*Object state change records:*

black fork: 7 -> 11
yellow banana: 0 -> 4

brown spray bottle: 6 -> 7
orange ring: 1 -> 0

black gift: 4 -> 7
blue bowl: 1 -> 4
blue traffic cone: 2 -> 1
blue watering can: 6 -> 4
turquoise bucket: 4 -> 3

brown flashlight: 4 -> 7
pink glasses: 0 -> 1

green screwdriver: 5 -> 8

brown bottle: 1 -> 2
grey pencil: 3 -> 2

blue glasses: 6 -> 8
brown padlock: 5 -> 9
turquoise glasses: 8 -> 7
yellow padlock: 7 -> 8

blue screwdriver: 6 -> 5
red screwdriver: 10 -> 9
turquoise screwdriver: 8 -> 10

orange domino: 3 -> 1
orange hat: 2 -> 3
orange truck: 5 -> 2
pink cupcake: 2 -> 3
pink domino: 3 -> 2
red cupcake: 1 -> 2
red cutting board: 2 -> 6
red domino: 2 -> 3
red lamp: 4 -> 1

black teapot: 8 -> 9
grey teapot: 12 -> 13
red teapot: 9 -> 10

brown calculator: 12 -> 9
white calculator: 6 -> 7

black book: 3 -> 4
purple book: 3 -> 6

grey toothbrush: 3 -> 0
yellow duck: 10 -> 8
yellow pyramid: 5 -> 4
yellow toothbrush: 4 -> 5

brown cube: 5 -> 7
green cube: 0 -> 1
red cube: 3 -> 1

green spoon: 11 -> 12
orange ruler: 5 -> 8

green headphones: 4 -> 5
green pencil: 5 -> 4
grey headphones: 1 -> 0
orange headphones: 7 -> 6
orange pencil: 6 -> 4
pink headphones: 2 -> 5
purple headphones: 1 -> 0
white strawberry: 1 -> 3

*Problem details:* Beginning with the line that contains "black book: 3 -> 4", each line of the records above through the last one must be printed word for word.

*Response box:*
black book: 3 -> 4
purple book: 3 -> 6

grey toothbrush: 3 -> 0
yellow duck: 10 -> 8
yellow pyramid: 5 -> 4
yellow toothbrush: 4 -> 5

brown cube: 5 -> 7
green cube: 0 -> 1
red cube: 3 -> 1

green spoon: 11 -> 12
orange ruler: 5 -> 8

green headphones: 4 -> 5
green pencil: 5 -> 4
grey headphones: 1 -> 0
orange headphones: 7 -> 6
orange pencil: 6 -> 4
pink headphones: 2 -> 5
purple headphones: 1 -> 0
white strawberry: 1 -> 3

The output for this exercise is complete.